Start of EXTRACTED RECORDS
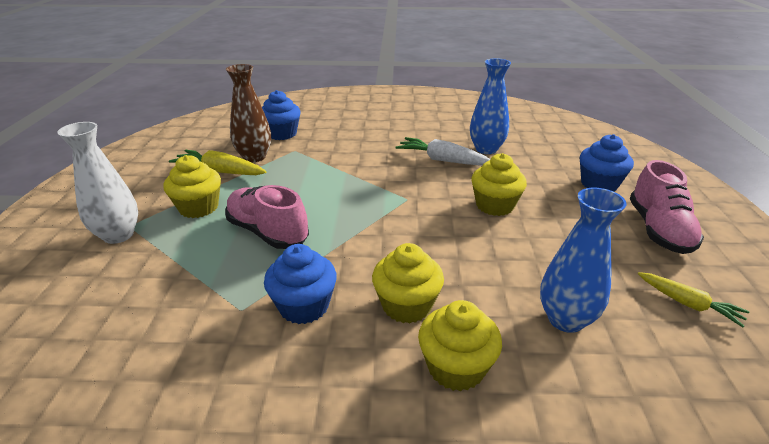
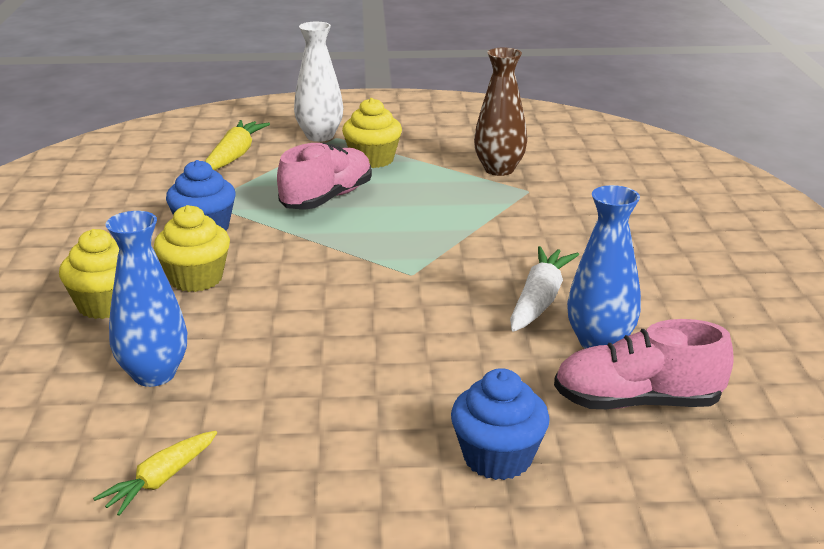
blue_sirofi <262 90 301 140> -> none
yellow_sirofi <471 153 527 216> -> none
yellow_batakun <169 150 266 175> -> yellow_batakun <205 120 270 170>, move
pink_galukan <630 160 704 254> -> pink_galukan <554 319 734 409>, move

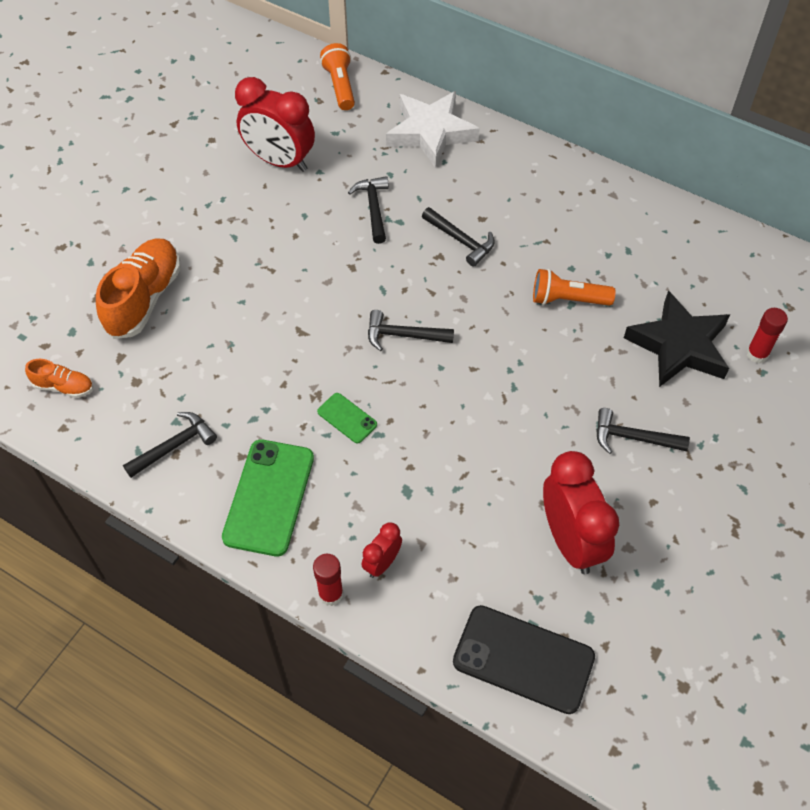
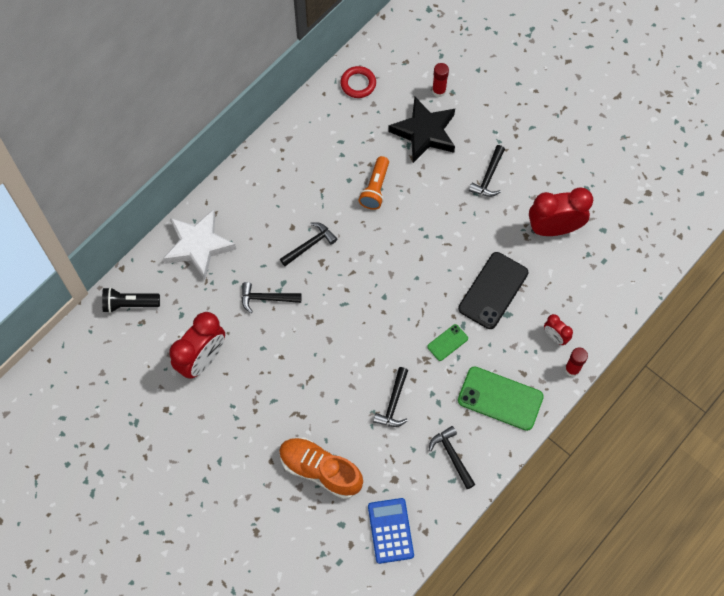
none -> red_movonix <340 66 376 98>
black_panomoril <368 310 454 351> -> black_panomoril <373 367 408 427>, move
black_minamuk <453 605 595 714> -> black_minamuk <458 252 528 329>, move
orange_galukan <25 359 93 398> -> blue_nitikuk <368 498 414 564>
orange_gomafire <320 43 355 110> -> black_gomafire <102 287 160 313>

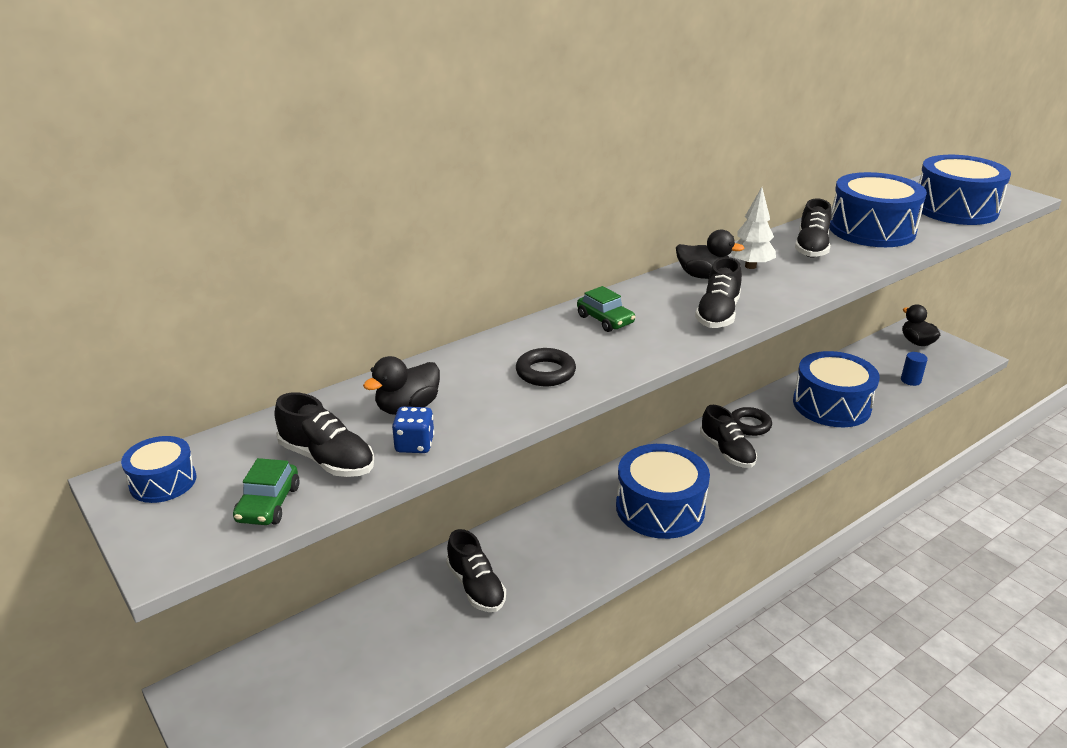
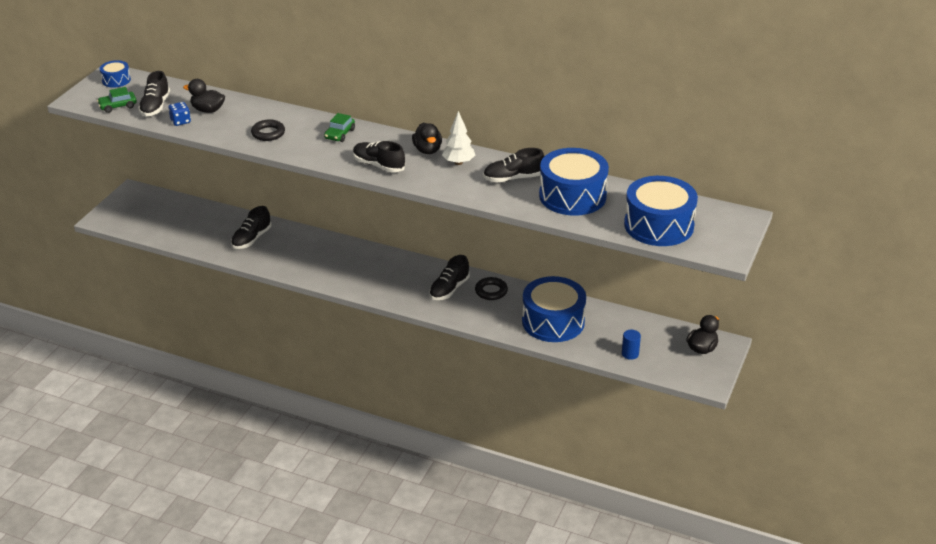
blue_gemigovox <616 444 710 539> -> none
black_galukan <695 257 742 328> -> black_galukan <353 141 405 172>, 45 degrees clockwise

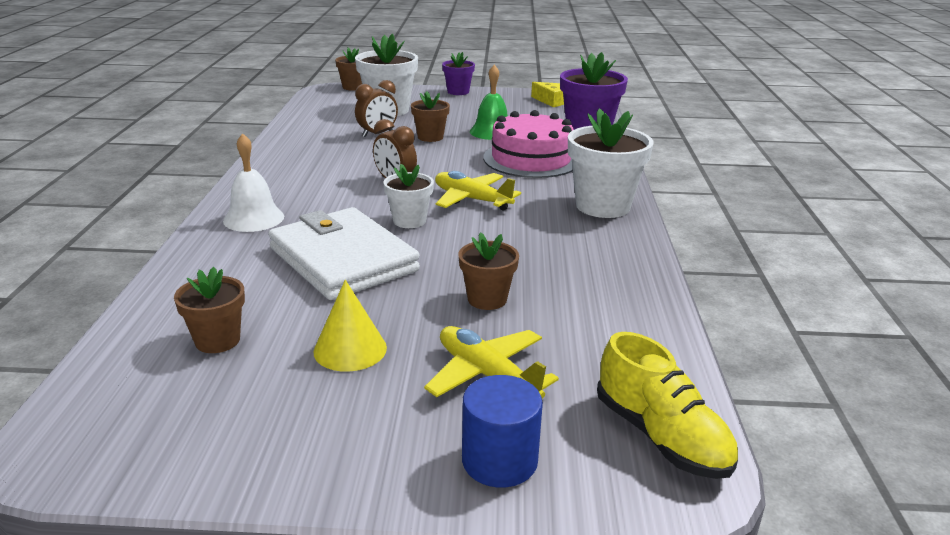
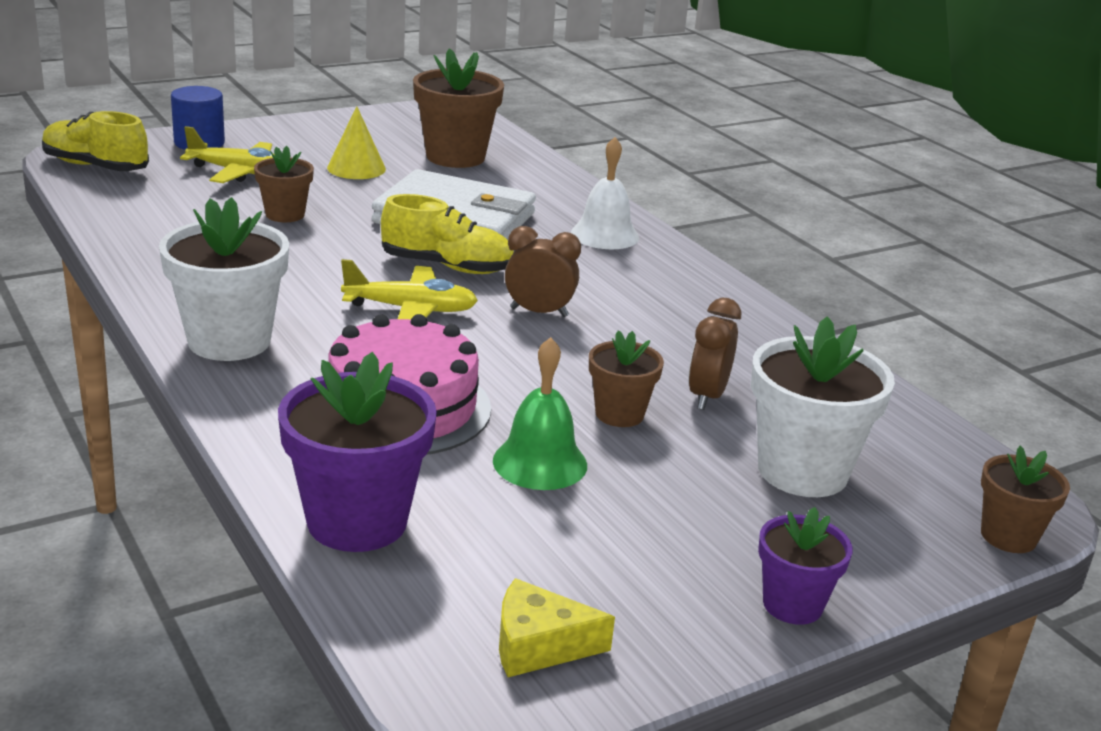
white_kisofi <383 164 434 228> -> yellow_galukan <381 194 514 274>
brown_kisofi <174 267 245 353> -> brown_kisofi <413 48 504 168>, x1.74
End of EXTRACTED RECORDS
__WORK TASK__. With the pictures excluded, restate the material exactly as it stands.

__FINISHED TASK__.
blue_sirofi <262 90 301 140> -> none
yellow_sirofi <471 153 527 216> -> none
yellow_batakun <169 150 266 175> -> yellow_batakun <205 120 270 170>, move
pink_galukan <630 160 704 254> -> pink_galukan <554 319 734 409>, move

none -> red_movonix <340 66 376 98>
black_panomoril <368 310 454 351> -> black_panomoril <373 367 408 427>, move
black_minamuk <453 605 595 714> -> black_minamuk <458 252 528 329>, move
orange_galukan <25 359 93 398> -> blue_nitikuk <368 498 414 564>
orange_gomafire <320 43 355 110> -> black_gomafire <102 287 160 313>

blue_gemigovox <616 444 710 539> -> none
black_galukan <695 257 742 328> -> black_galukan <353 141 405 172>, 45 degrees clockwise

white_kisofi <383 164 434 228> -> yellow_galukan <381 194 514 274>
brown_kisofi <174 267 245 353> -> brown_kisofi <413 48 504 168>, x1.74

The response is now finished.